- Work instruction:
I would like every record below transcribed exactly as it is.

- Records for the task:
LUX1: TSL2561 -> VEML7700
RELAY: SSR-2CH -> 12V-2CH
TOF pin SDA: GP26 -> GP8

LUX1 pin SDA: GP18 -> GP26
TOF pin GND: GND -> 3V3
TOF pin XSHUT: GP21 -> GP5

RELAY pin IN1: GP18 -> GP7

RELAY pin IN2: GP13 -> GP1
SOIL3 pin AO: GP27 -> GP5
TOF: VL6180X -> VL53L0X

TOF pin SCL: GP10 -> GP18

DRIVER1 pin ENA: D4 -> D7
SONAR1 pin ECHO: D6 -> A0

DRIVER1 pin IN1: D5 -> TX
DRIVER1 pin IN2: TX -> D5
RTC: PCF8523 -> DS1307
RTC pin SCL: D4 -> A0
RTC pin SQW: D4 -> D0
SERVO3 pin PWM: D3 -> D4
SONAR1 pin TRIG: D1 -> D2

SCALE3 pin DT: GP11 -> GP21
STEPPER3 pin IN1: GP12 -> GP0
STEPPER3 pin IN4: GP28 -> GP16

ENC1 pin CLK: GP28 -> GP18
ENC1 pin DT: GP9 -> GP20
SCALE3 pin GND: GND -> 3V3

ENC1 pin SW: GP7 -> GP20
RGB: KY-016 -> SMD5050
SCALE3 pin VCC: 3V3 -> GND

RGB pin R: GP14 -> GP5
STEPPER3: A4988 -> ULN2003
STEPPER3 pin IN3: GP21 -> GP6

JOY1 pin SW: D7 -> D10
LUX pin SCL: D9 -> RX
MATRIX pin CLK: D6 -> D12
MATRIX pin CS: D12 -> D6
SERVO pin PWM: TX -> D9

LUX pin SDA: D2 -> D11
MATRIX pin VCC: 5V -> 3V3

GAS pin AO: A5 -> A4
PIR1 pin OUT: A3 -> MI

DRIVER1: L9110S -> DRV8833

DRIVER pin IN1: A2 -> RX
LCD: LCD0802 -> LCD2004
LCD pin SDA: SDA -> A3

- Solution for this exercise:
LUX1: TSL2561 -> VEML7700
RELAY: SSR-2CH -> 12V-2CH
TOF pin SDA: GP26 -> GP8

LUX1 pin SDA: GP18 -> GP26
TOF pin GND: GND -> 3V3
TOF pin XSHUT: GP21 -> GP5

RELAY pin IN1: GP18 -> GP7

RELAY pin IN2: GP13 -> GP1
SOIL3 pin AO: GP27 -> GP5
TOF: VL6180X -> VL53L0X

TOF pin SCL: GP10 -> GP18

DRIVER1 pin ENA: D4 -> D7
SONAR1 pin ECHO: D6 -> A0

DRIVER1 pin IN1: D5 -> TX
DRIVER1 pin IN2: TX -> D5
RTC: PCF8523 -> DS1307
RTC pin SCL: D4 -> A0
RTC pin SQW: D4 -> D0
SERVO3 pin PWM: D3 -> D4
SONAR1 pin TRIG: D1 -> D2

SCALE3 pin DT: GP11 -> GP21
STEPPER3 pin IN1: GP12 -> GP0
STEPPER3 pin IN4: GP28 -> GP16

ENC1 pin CLK: GP28 -> GP18
ENC1 pin DT: GP9 -> GP20
SCALE3 pin GND: GND -> 3V3

ENC1 pin SW: GP7 -> GP20
RGB: KY-016 -> SMD5050
SCALE3 pin VCC: 3V3 -> GND

RGB pin R: GP14 -> GP5
STEPPER3: A4988 -> ULN2003
STEPPER3 pin IN3: GP21 -> GP6

JOY1 pin SW: D7 -> D10
LUX pin SCL: D9 -> RX
MATRIX pin CLK: D6 -> D12
MATRIX pin CS: D12 -> D6
SERVO pin PWM: TX -> D9

LUX pin SDA: D2 -> D11
MATRIX pin VCC: 5V -> 3V3

GAS pin AO: A5 -> A4
PIR1 pin OUT: A3 -> MI

DRIVER1: L9110S -> DRV8833

DRIVER pin IN1: A2 -> RX
LCD: LCD0802 -> LCD2004
LCD pin SDA: SDA -> A3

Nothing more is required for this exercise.